◆ PROBLEM
List every line in the records below that contains the string "instrumentName", copying each line in full.

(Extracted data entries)

++++++

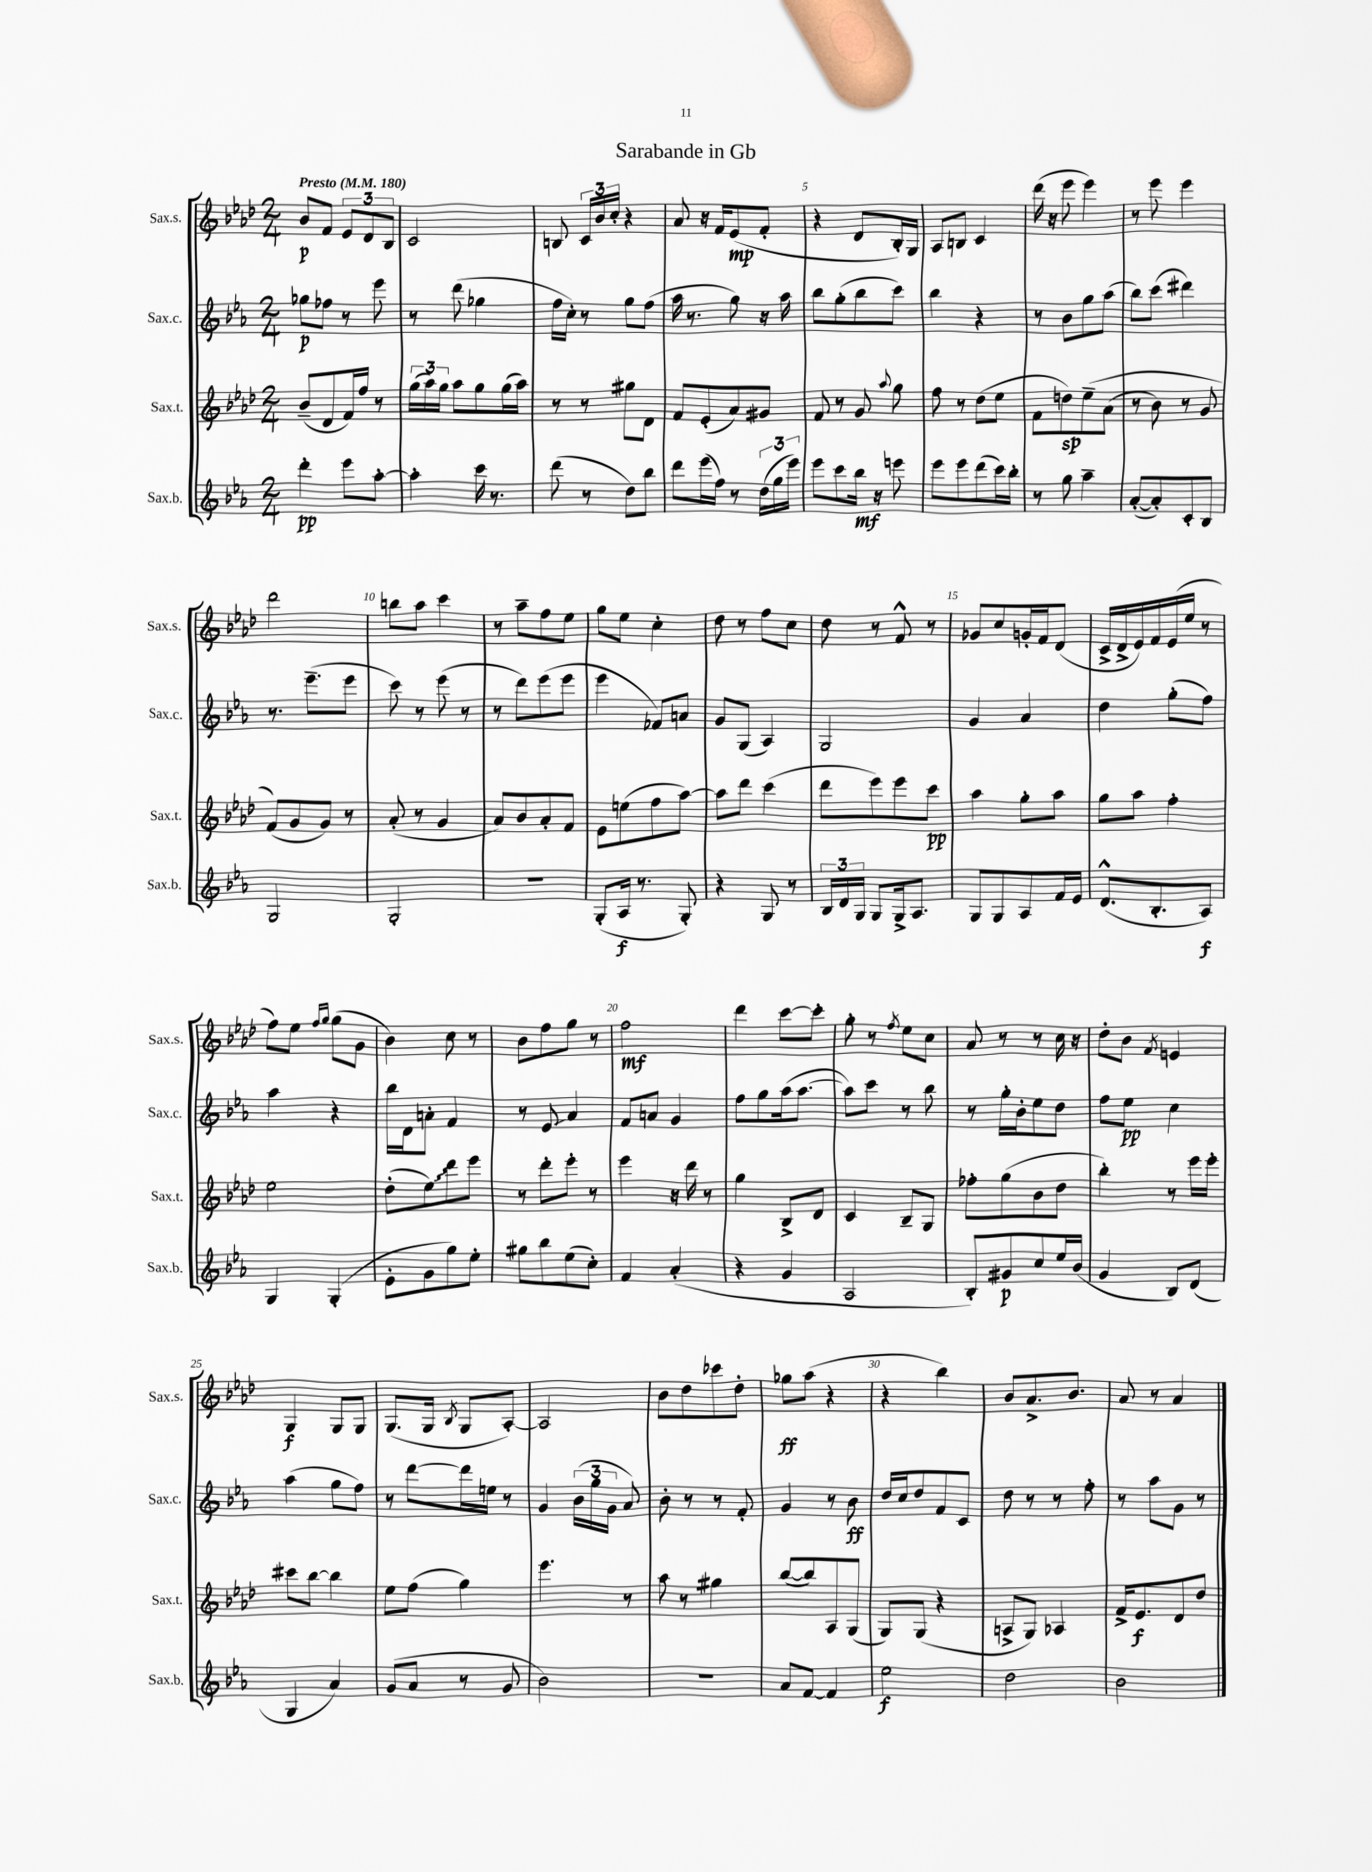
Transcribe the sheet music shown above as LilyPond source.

\header { title = "Sarabande in Gb" }
<<
\new StaffGroup <<
\new Staff = "s0" \with { instrumentName = "Sax.s." shortInstrumentName = "Sax.s." } {
    \clef treble \key aes \major \numericTimeSignature \time 2/4 \tempo "Presto" 4 = 180
    \autoBeamOff bes'8[\p f'8] \tuplet 3/2 { ees'8[ des'8 bes8] } |
    c'2 |
    b8 \tuplet 3/2 { c'16[ bes'16 c''16]-. } r4 |
    aes'8 r16 f'16[ ees'8\mp( f'8]-. |
    r4 des'8[ bes16-.) g16] |
    aes8[ b8] c'4 |
    des'''16( r16 ees'''8 ees'''4) |
    r8 ees'''8 ees'''4 |
    des'''2 |
    b''8[ aes''8] c'''4 |
    r8 aes''8[-- f''8 ees''8] |
    g''8[ ees''8] c''4-. |
    des''8 r8 f''8[ c''8] |
    des''8 r8 f'8-^ r8 |
    ges'8[ c''8 g'16-. f'16 des'8]( |
    c'16[-> des'16-> ees'16) f'16 ees'16( ees''16] r8 |
    f''8[) ees''8] \grace { f''16[ g''16] } g''8[( g'8] |
    bes'4) c''8 r8 |
    bes'8[ f''8 g''8] r8 |
    f''2\mf |
    des'''4 c'''8[~ c'''8]-. |
    g''8-. r8 \acciaccatura { f''8 } ees''8[ c''8] |
    aes'8 r8 r8 c''16 r16 |
    des''8[-. bes'8] \acciaccatura { f'8 } e'4 |
    g4\f g8[ g8] |
    g8.[( g16] \acciaccatura { bes8 } g8[ aes8]~-.) |
    aes2 |
    bes'8[ des''8 ces'''8 des''8]-. |
    ges''8[\ff aes''8]( r4 |
    r4 bes''4) |
    bes'8[ aes'8.-> bes'8.] |
    aes'8 r8 aes'4 \bar "|." |
}
\new Staff = "s1" \with { instrumentName = "Sax.c." shortInstrumentName = "Sax.c." } {
    \clef treble \key ees \major \numericTimeSignature \time 2/4
    \autoBeamOff ges''8[\p fes''8] r8 ees'''8 |
    r8 d'''8( ges''4 |
    f''16[ c''16]-.) r8 g''8[ f''8]( |
    aes''16 r8. g''8) r16 aes''16 |
    bes''8[ g''8-.( bes''8 c'''8]) |
    bes''4 r4 |
    r8 bes'8[ g''8 aes''8]( |
    bes''8[) c'''8]( dis'''4) |
    r8. ees'''8.[--( ees'''8] |
    c'''8) r8 ees'''8( r8 |
    r8 d'''8[) ees'''8( ees'''8] |
    ees'''4 fes'8[) a'8] |
    g'8[ g8]( aes4) |
    g2 |
    g'4 aes'4 |
    d''4 g''8[-.( f''8]) |
    aes''4 r4 |
    bes''16[ d'16 a'8]-. f'4 |
    r8 ees'8\glissando aes'4 |
    f'8[ a'8] g'4 |
    f''8[ g''8 aes''16( aes''8.]~ |
    aes''8[) c'''8] r8 bes''8 |
    r8 g''16[-. bes'16-. ees''8 d''8] |
    f''8[ ees''8]\pp c''4 |
    aes''4( g''8[ f''8]) |
    r8 d'''8[~ d'''16 e''16] r8 |
    g'4 \tuplet 3/2 { bes'16[( g''16 g'16] } aes'8) |
    bes'8-. r8 r8 f'8-. |
    g'4 r8 bes'8\ff |
    d''16[ c''16 d''8 f'8 c'8] |
    d''8 r8 r8 f''8-. |
    r8 aes''8[ g'8] r8 \bar "|." |
}
\new Staff = "s2" \with { instrumentName = "Sax.t." shortInstrumentName = "Sax.t." } {
    \clef treble \key aes \major \numericTimeSignature \time 2/4
    \autoBeamOff bes'8[--( des'8 f'16) f''16] r8 |
    \tuplet 3/2 { g''16[( aes''16) g''16] } aes''8[ g''8 g''16( aes''16]) |
    r8 r8 gis''8[ des'8] |
    f'8[ ees'8-.( aes'8) gis'8] |
    f'8 r8 g'8 \appoggiatura { aes''8 } g''8 |
    f''8 r8 des''8[( ees''8] |
    f'8[ d''8\sp) ees''8--\( aes'8]( |
    r8 bes'8) r8 g'8 |
    f'8[(\) g'8 g'8]) r8 |
    aes'8-.( r8 g'4 |
    aes'8[) bes'8 aes'8-. f'8] |
    ees'8[ e''8( f''8 aes''8]~) |
    aes''8[ des'''8] c'''4( |
    des'''8[ ees'''8) ees'''8 c'''8]\pp |
    aes''4 g''8[-. aes''8] |
    g''8[ aes''8] f''4-. |
    ees''2 |
    des''8[-.( \once \override Glissando.style = #'zigzag ees''8\glissando) des'''8 ees'''8] |
    r8 des'''8[-. ees'''8]-. r8 |
    ees'''4 r16 des'''16 r8 |
    g''4 bes8[-> des'8] |
    c'4 bes8[-- g8] |
    fes''8[-. g''8( bes'8 des''8] |
    bes''4-.) r8 ees'''16[ ees'''16]-. |
    cis'''8[ bes''8]~ bes''4 |
    ees''8[ f''8]( g''4) |
    ees'''4. r8 |
    aes''8 r8 gis''4 |
    bes''8[~( bes''8) aes8 g8]( |
    g8[) g8]( r4 |
    a8[-> g8]) aes4 |
    f'16[-> ees'8.\f des'8 des''8] \bar "|." |
}
\new Staff = "s3" \with { instrumentName = "Sax.b." shortInstrumentName = "Sax.b." } {
    \clef treble \key ees \major \numericTimeSignature \time 2/4
    \autoBeamOff d'''4-.\pp ees'''8[ aes''8]~-. |
    aes''4-. c'''16 r8. |
    d'''8( r8 d''8[) bes''8] |
    d'''8[ ees'''16( f''16]) r8 \tuplet 3/2 { d''16[( g''16 ees'''16]) } |
    ees'''8[ c'''8 bes''16]\mf r16 e'''8 |
    ees'''8[ ees'''8 d'''8( c'''16) bes''16]-. |
    r8 g''8 aes''4-- |
    aes'8[~-.( aes'8-.) c'8-. bes8] |
    g2 |
    g2-. |
    r2 |
    g8[-.( aes16]\f r8. g8-.) |
    r4 g8 r8 |
    \tuplet 3/2 { bes16[ d'16 g16] } g8[ g16-> aes8.] |
    g8[ g8 aes8 f'16 ees'16] |
    d'8.[-^( bes8.-. aes8]\f) |
    g4 g4-.( |
    ees'8[-. g'8 g''8) ees''8]-. |
    gis''8[ bes''8 ees''8( c''8]-.) |
    f'4 aes'4-.( |
    r4 g'4 |
    aes2 |
    bes8[-.) gis'8\p c''8 ees''16 bes'16]( |
    g'4 bes8[) d'8]( |
    g4 aes'4) |
    g'8[( aes'8] r8 g'8 |
    bes'2) |
    r2 |
    aes'8[ f'8]~ f'4 |
    ees''2\f |
    d''2 |
    bes'2 \bar "|." |
}
>>
>>
\layout { \context { \Score \override BarNumber.break-visibility = ##(#f #t #t) barNumberVisibility = #(every-nth-bar-number-visible 5) } }
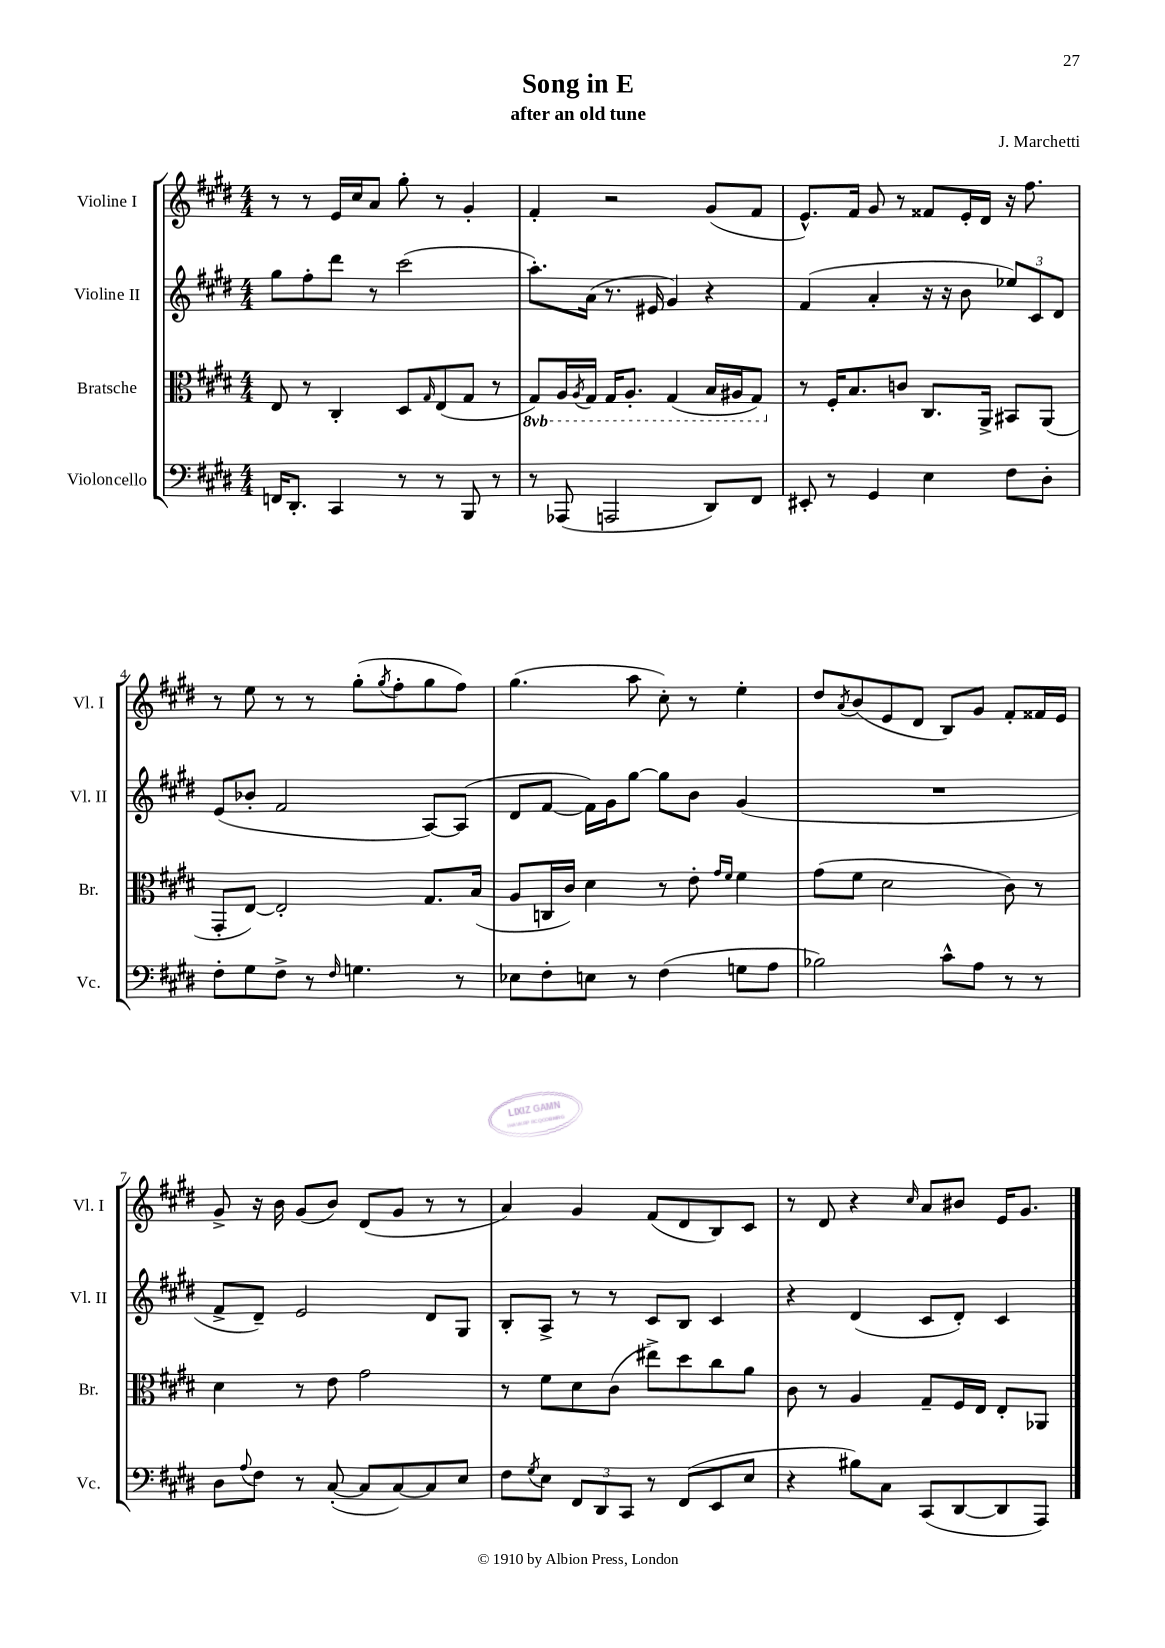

++++++

◆ WRITTEN RESPONSE
\new Staff = "s0" \with { instrumentName = "Sax.s." shortInstrumentName = "Sax.s." } {
\new Staff = "s1" \with { instrumentName = "Sax.c." shortInstrumentName = "Sax.c." } {
\new Staff = "s2" \with { instrumentName = "Sax.t." shortInstrumentName = "Sax.t." } {
\new Staff = "s3" \with { instrumentName = "Sax.b." shortInstrumentName = "Sax.b." } {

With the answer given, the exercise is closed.